### THE TASK
Print the lines below exactly, beginning with the one that contains "(302, 323) = (407, 407): pink" and stopping after the last line.

### Object state change records

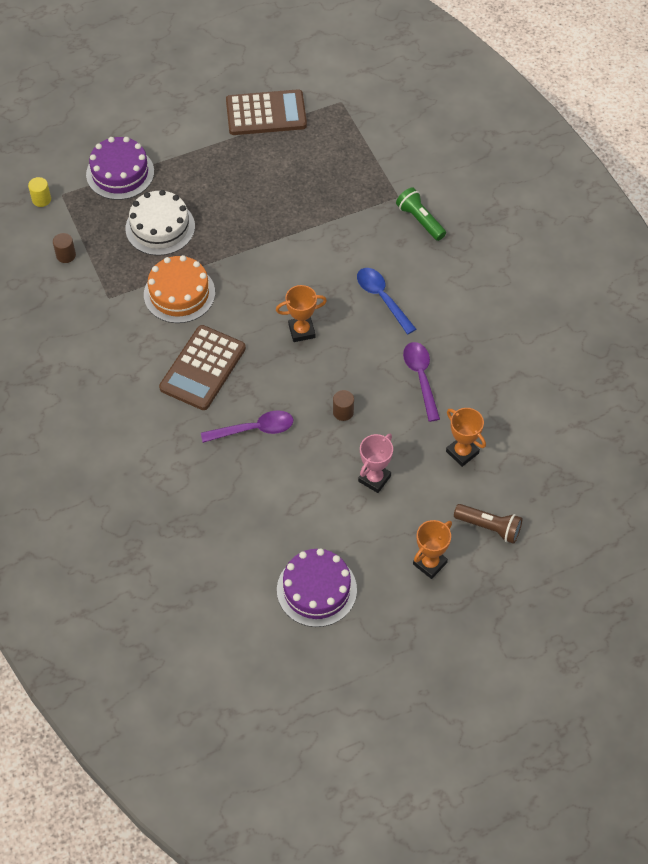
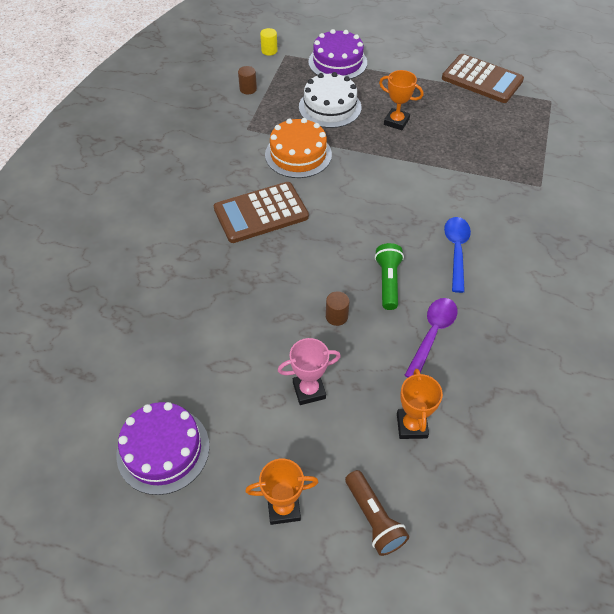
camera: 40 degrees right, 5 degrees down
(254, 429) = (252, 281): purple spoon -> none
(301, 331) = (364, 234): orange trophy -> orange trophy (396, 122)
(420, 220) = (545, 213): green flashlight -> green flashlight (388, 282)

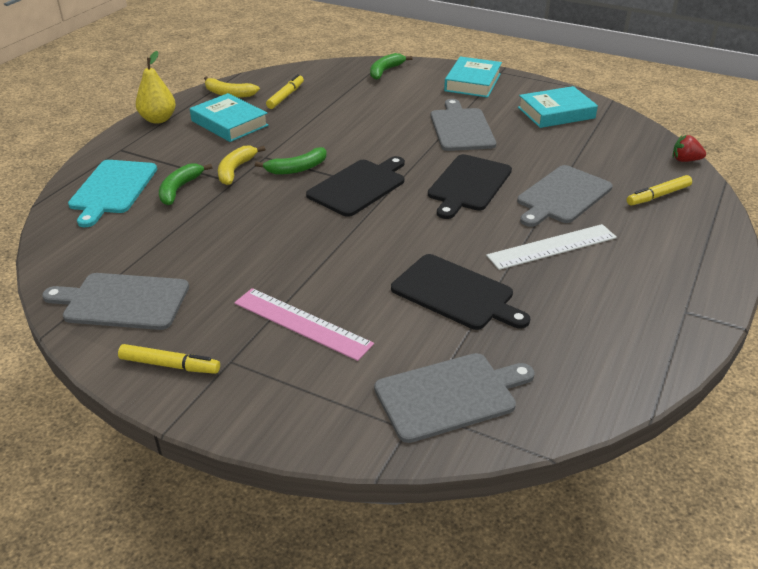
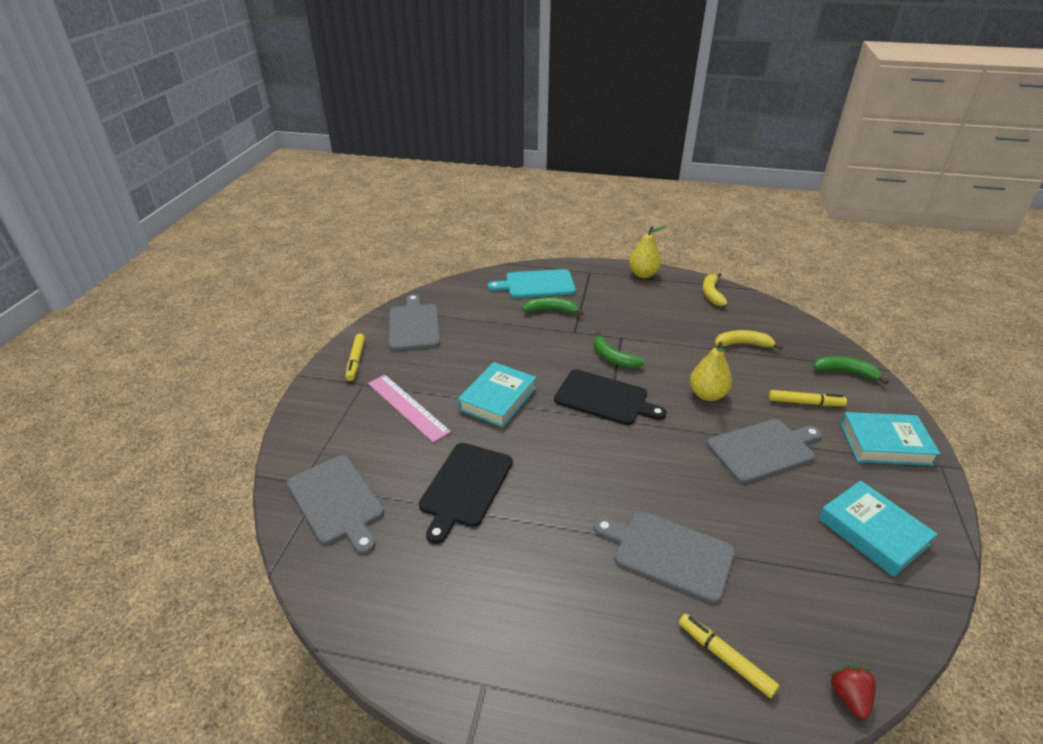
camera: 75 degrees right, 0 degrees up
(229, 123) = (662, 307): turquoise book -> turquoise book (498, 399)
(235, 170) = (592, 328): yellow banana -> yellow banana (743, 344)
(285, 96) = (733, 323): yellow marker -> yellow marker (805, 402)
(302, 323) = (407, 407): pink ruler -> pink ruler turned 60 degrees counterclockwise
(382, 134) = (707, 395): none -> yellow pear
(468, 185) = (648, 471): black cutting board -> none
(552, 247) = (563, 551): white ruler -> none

### RESULT OF THIS TASK
(302, 323) = (407, 407): pink ruler -> pink ruler turned 60 degrees counterclockwise
(382, 134) = (707, 395): none -> yellow pear
(468, 185) = (648, 471): black cutting board -> none
(552, 247) = (563, 551): white ruler -> none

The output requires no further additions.